▸ WORK ORDER
Please, without any pictures, transcribe the lines from the one holding "move: tambour (rouge)" to the end of the listing, both ends included.

#####

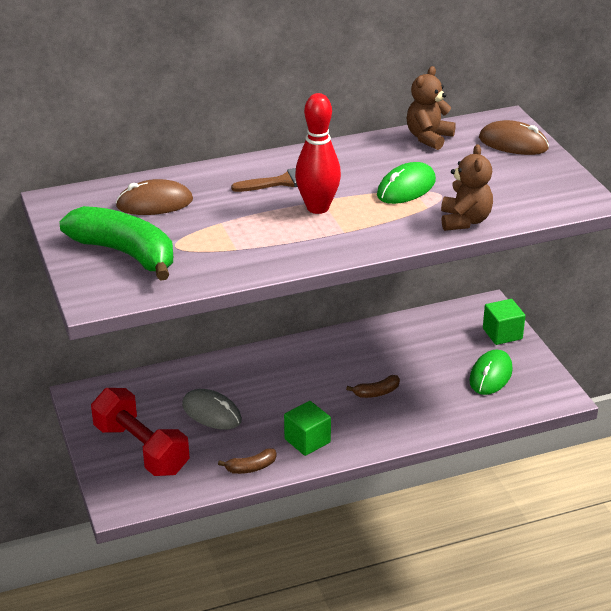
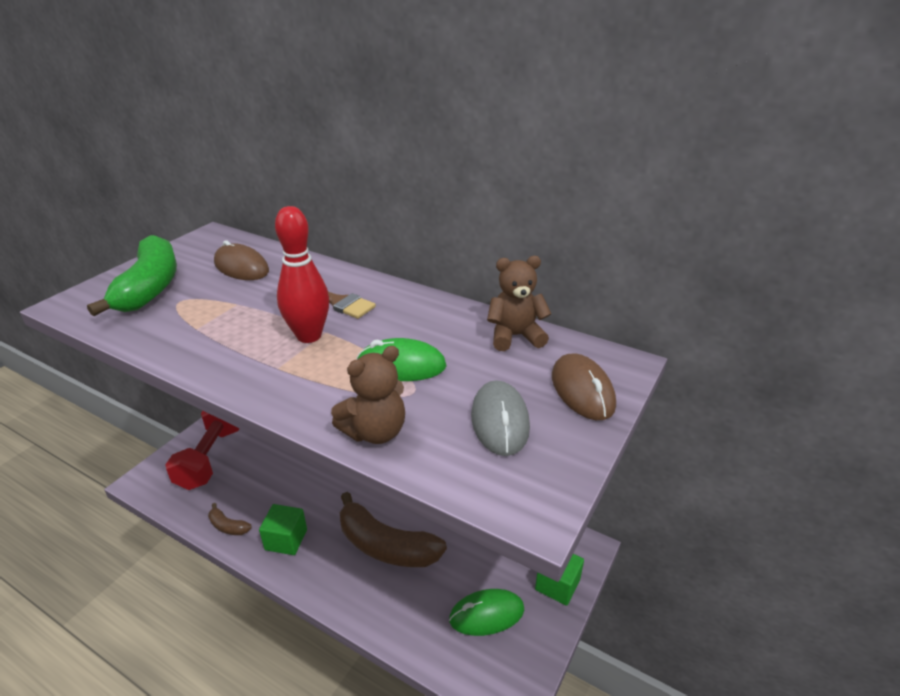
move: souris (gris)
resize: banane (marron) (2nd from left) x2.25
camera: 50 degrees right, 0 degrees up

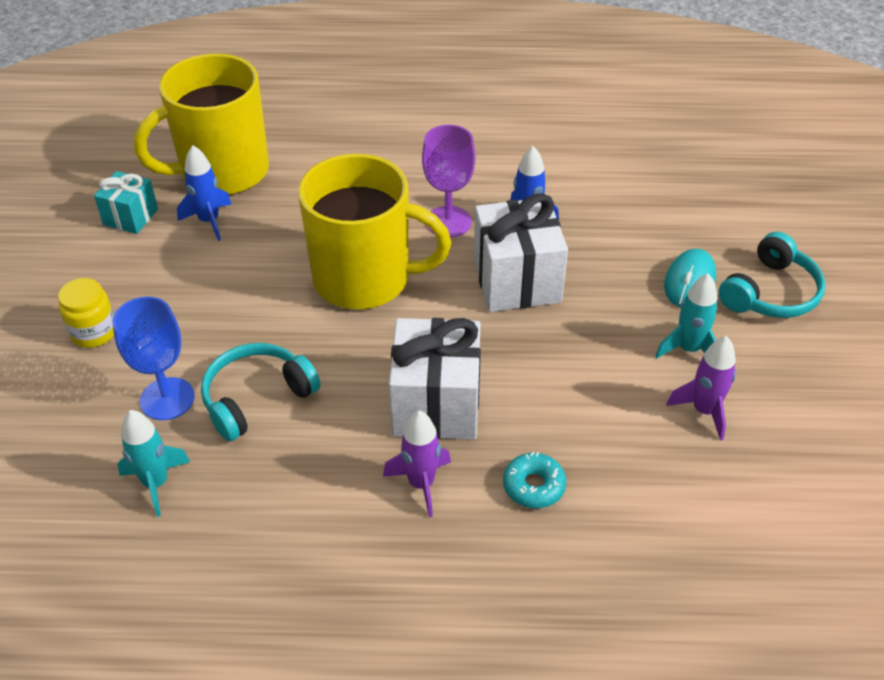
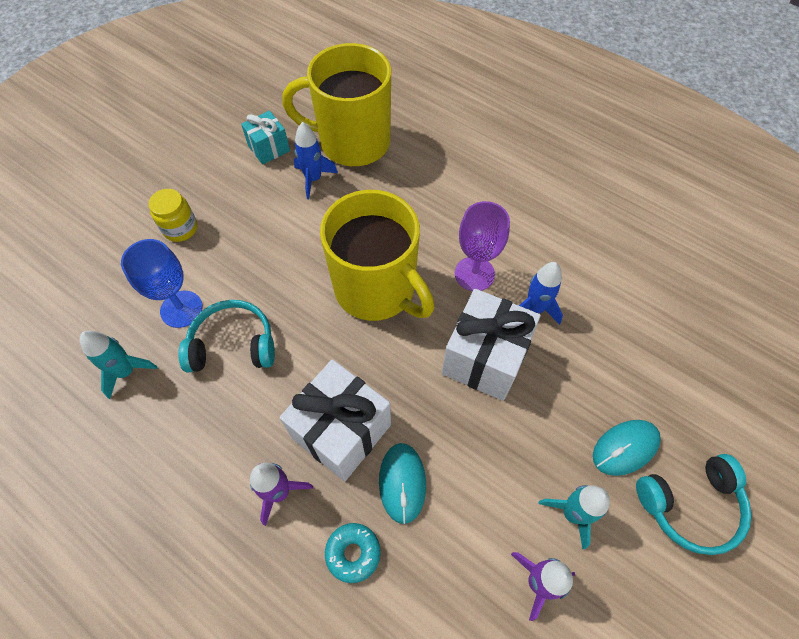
insert: souris (turquoise) (1st from left)
camera: 35 degrees right, 15 degrees up

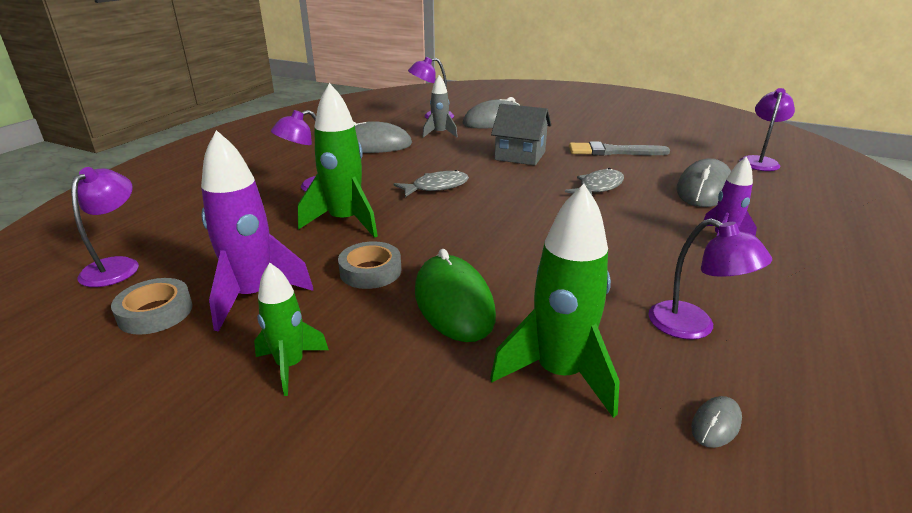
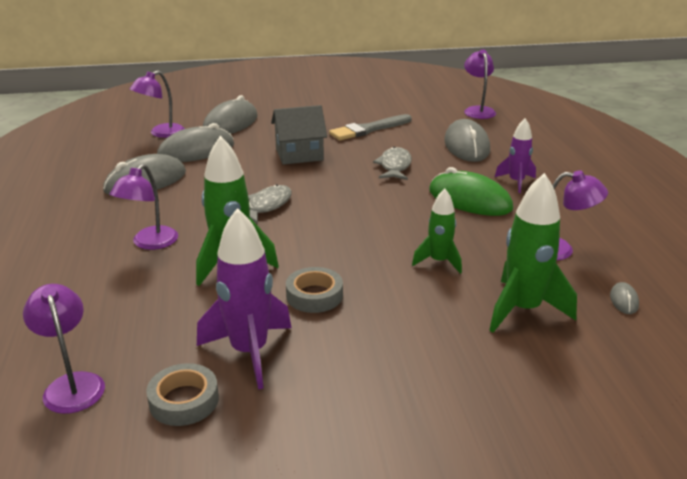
move: fusée (vert) (1st from left in the first image) to fusée (vert) (2nd from left); souris (vert)
replace: fusée (gris) to souris (gris) (2nd from left)
camera: 35 degrees left, 0 degrees up

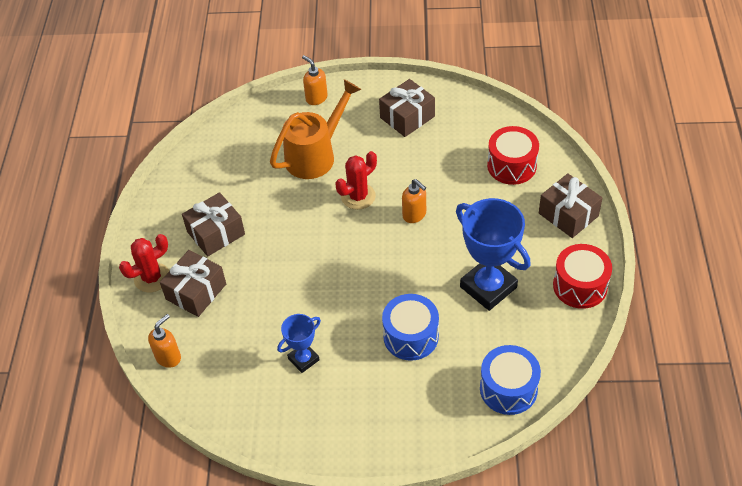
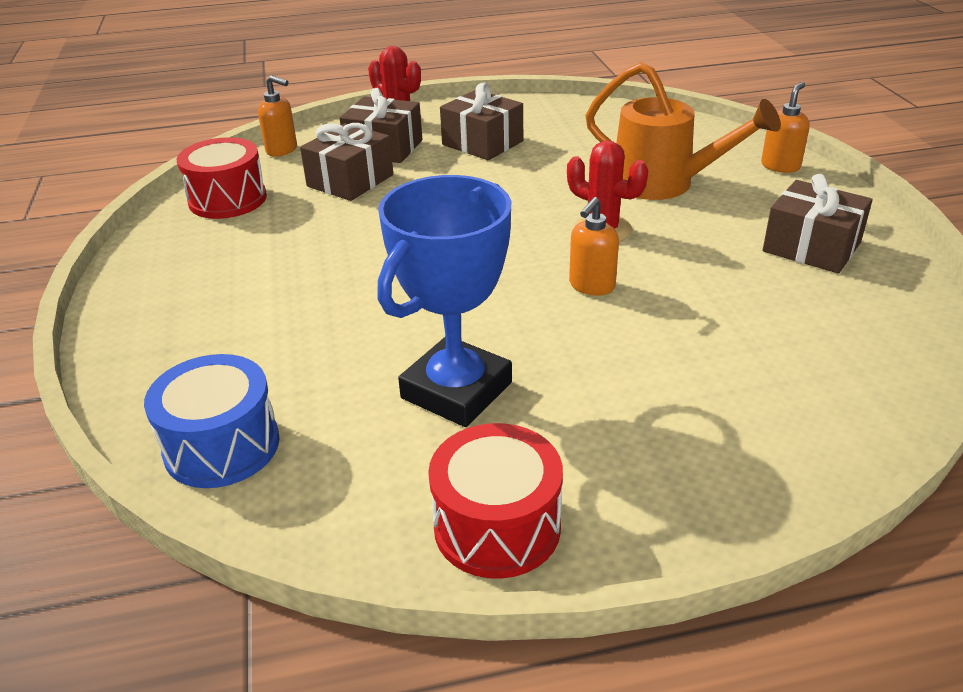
delete: trophée (bleu) (1st from left); tambour (bleu) (1st from left)
move: tambour (rouge) (1st from left); cadeau (marron) (4th from left in the first image) to cadeau (marron) (1st from left)
camera: 75 degrees right, 15 degrees down

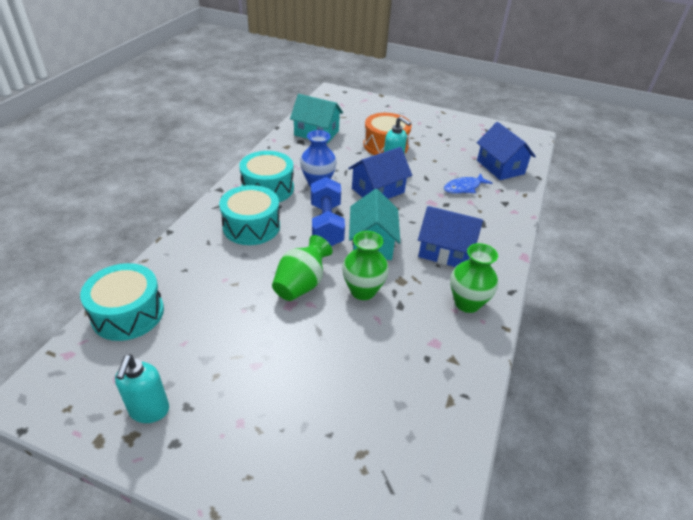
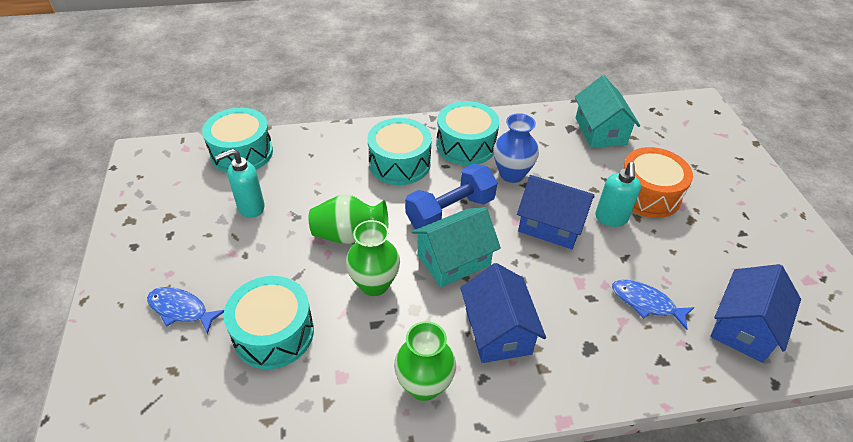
insert: poisson (bleu) (1st from left); tambour (turquoise) (2nd from left)
move: distributeur de savon (turquoise) (1st from left)
camera: 60 degrees right, 5 degrees up

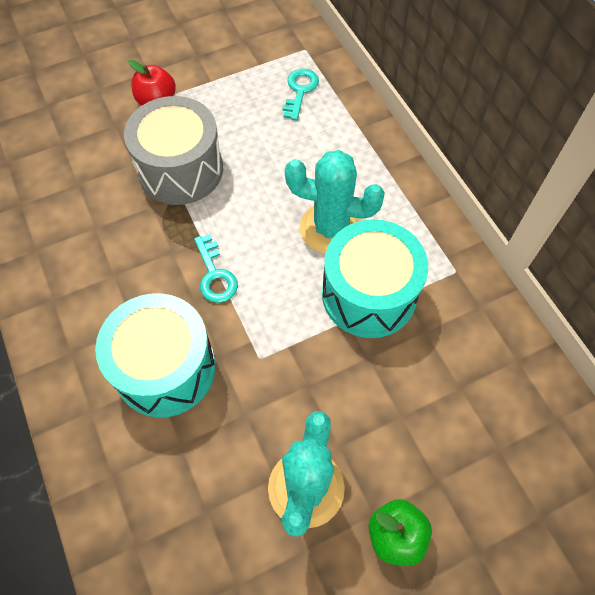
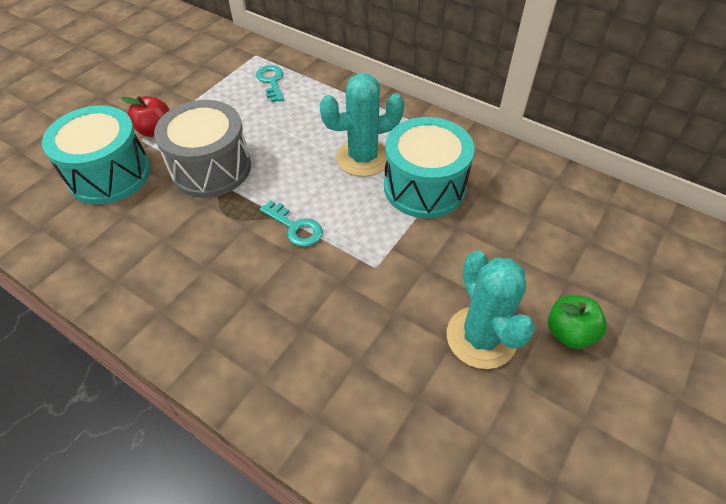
move: tambour (turquoise) (1st from left)
camera: 30 degrees left, 10 degrees down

#####

▸ ANSWER TO THE PROBLEM
move: tambour (rouge) (1st from left); cadeau (marron) (4th from left in the first image) to cadeau (marron) (1st from left)
camera: 75 degrees right, 15 degrees down

insert: poisson (bleu) (1st from left); tambour (turquoise) (2nd from left)
move: distributeur de savon (turquoise) (1st from left)
camera: 60 degrees right, 5 degrees up

move: tambour (turquoise) (1st from left)
camera: 30 degrees left, 10 degrees down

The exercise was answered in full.